• [TASK]: Skip any pictures. Repeat the data exactly, from its first line through the line that holds "(84, 336) = (60, 208): pink", both included.

• [INPUT]:
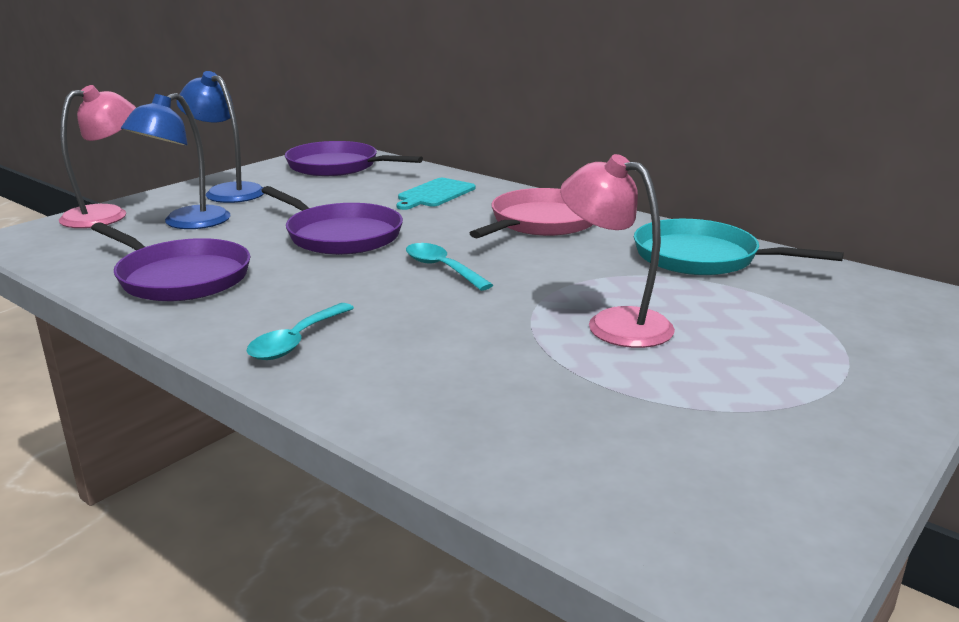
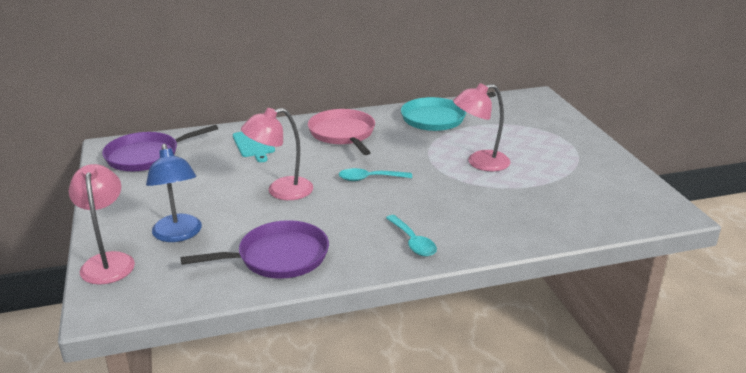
camera: 55 degrees left, 5 degrees up
(227, 191) = (134, 205): blue lamp -> none
(340, 235) = (281, 191): purple pan -> pink lamp

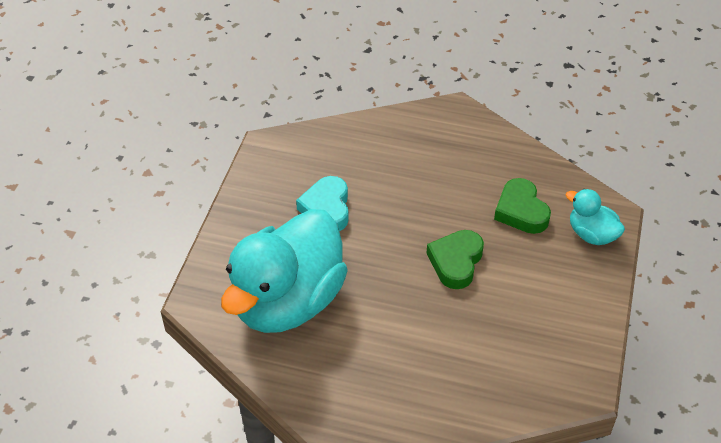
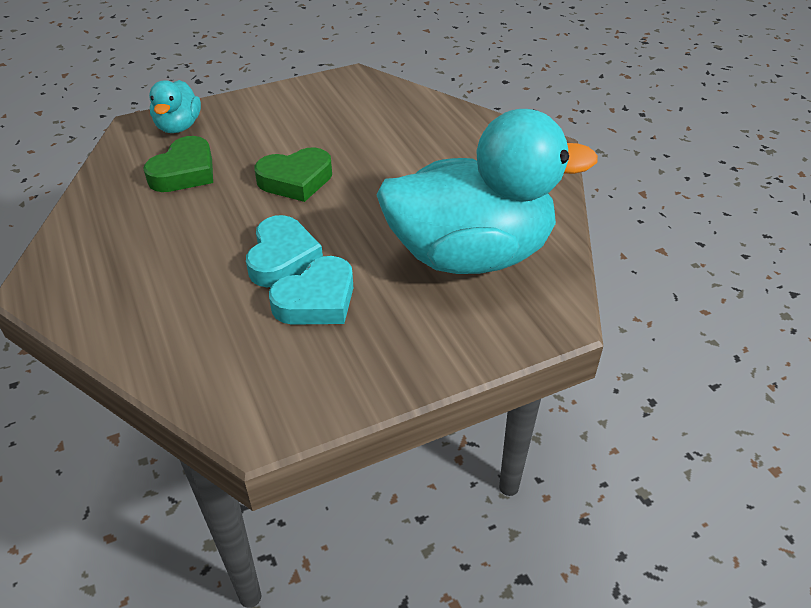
camera: 130 degrees left, 5 degrees down
(378, 213) = (282, 258): none -> turquoise heart

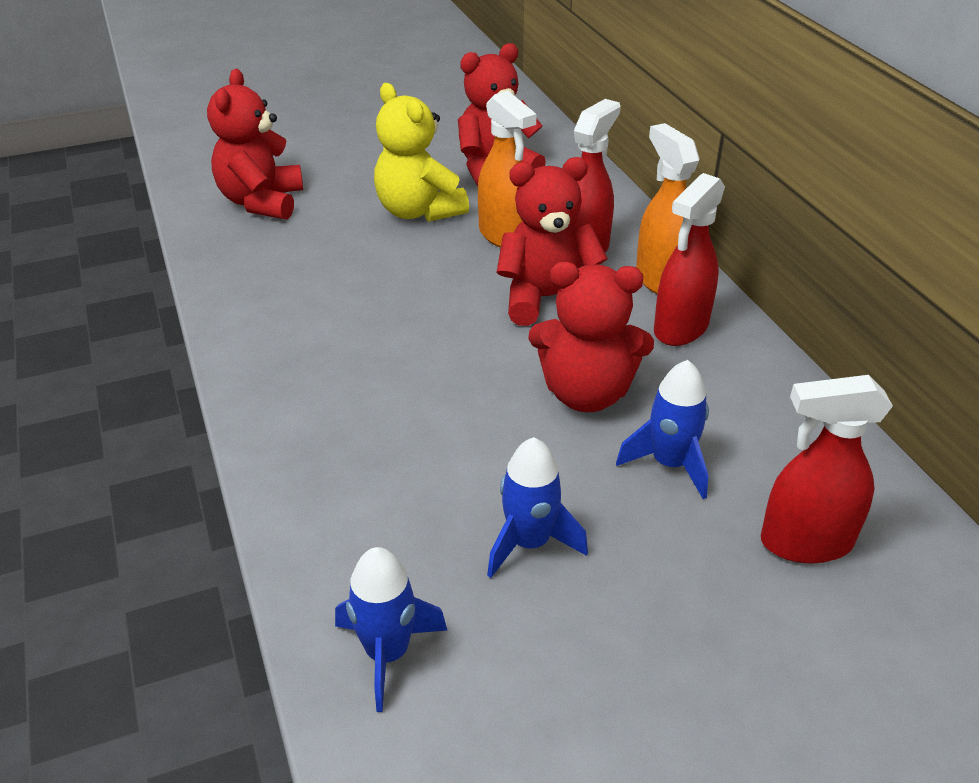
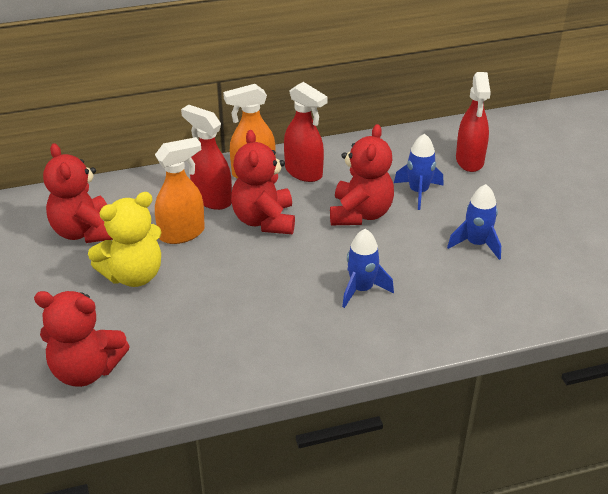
camera: 85 degrees left, 0 degrees up
(387, 653) = (551, 295): blue rocket -> blue rocket (361, 289)

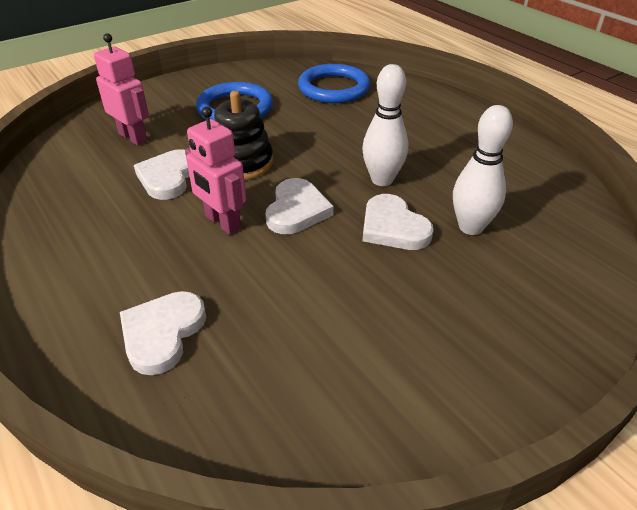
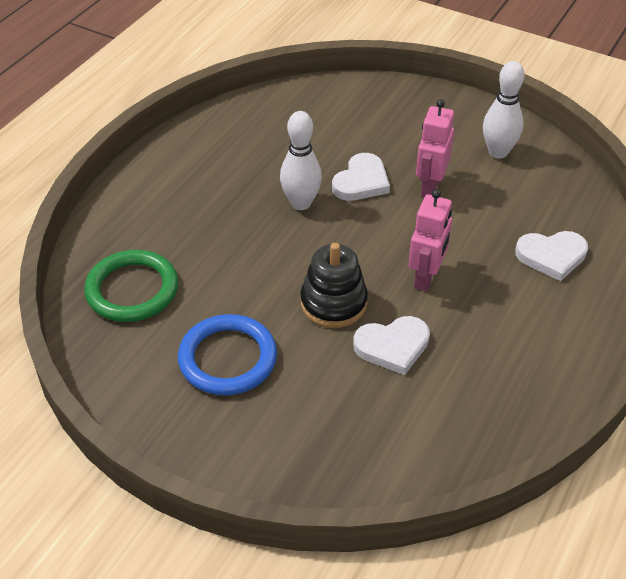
camera: 115 degrees left, 5 degrees up
(133, 137) = (343, 419): pink robot -> pink robot (430, 186)
(297, 210) = (378, 239): white heart -> none
(334, 88) = (132, 290): blue ring -> green ring
(470, 227) = (333, 144): white bowling pin -> white bowling pin (498, 152)

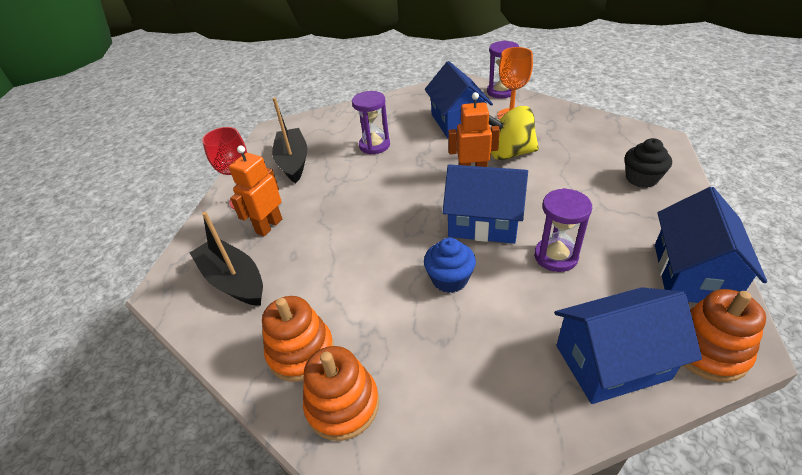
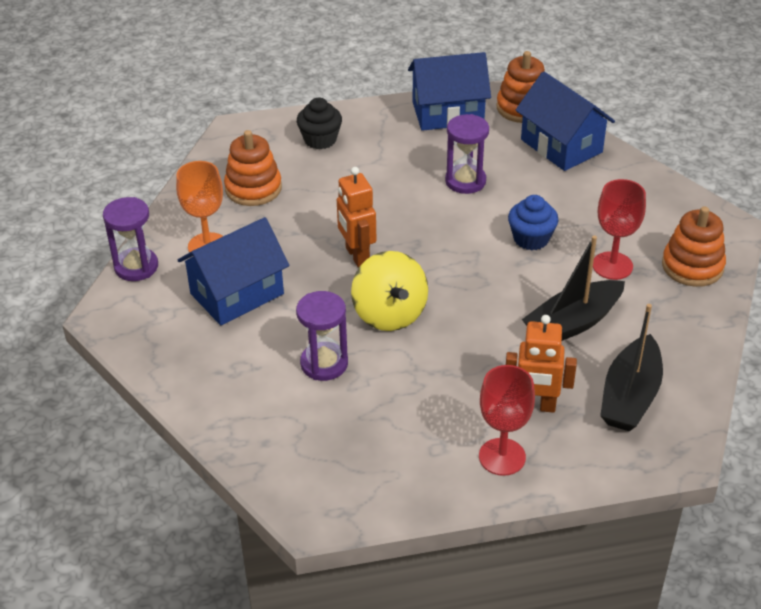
camera: 115 degrees left, 0 degrees up
(293, 162) = (397, 442): black boat -> black boat (573, 323)
(301, 352) = (669, 308): orange stacking toy -> orange stacking toy (253, 188)
(382, 329) = (612, 266): none -> red goblet
(483, 223) = (441, 232): blue house -> none
(509, 153) = (302, 233): yellow spinning top -> yellow spinning top (389, 314)

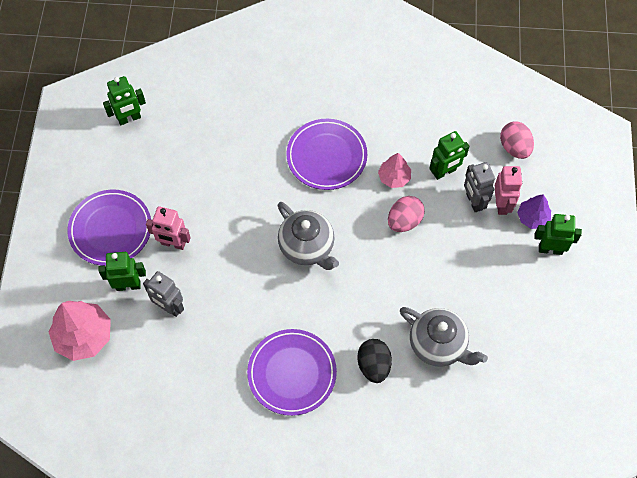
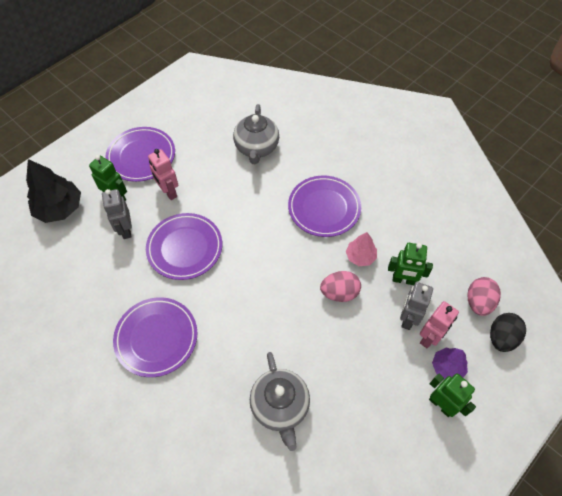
camera: 40 degrees right, 5 degrees down
(84, 336) = (60, 208): pink tree -> black tree
(129, 118) = (219, 100): green robot -> none
(240, 282) = (185, 248): none -> purple plate
(307, 247) = (252, 258): grey teapot -> grey teapot (256, 148)
(373, 365) = (217, 381): black egg -> black egg (501, 338)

• [SOLUTION TO THE EXERCISE]:
camera: 55 degrees left, 5 degrees up
(227, 191) = (134, 205): blue lamp -> none
(340, 235) = (281, 191): purple pan -> pink lamp

camera: 130 degrees left, 5 degrees down
(378, 213) = (282, 258): none -> turquoise heart

camera: 85 degrees left, 0 degrees up
(387, 653) = (551, 295): blue rocket -> blue rocket (361, 289)

camera: 115 degrees left, 5 degrees up
(133, 137) = (343, 419): pink robot -> pink robot (430, 186)
(297, 210) = (378, 239): white heart -> none
(334, 88) = (132, 290): blue ring -> green ring
(470, 227) = (333, 144): white bowling pin -> white bowling pin (498, 152)

camera: 115 degrees left, 0 degrees up
(293, 162) = (397, 442): black boat -> black boat (573, 323)
(301, 352) = (669, 308): orange stacking toy -> orange stacking toy (253, 188)
(382, 329) = (612, 266): none -> red goblet
(483, 223) = (441, 232): blue house -> none
(509, 153) = (302, 233): yellow spinning top -> yellow spinning top (389, 314)

camera: 40 degrees right, 5 degrees down
(84, 336) = (60, 208): pink tree -> black tree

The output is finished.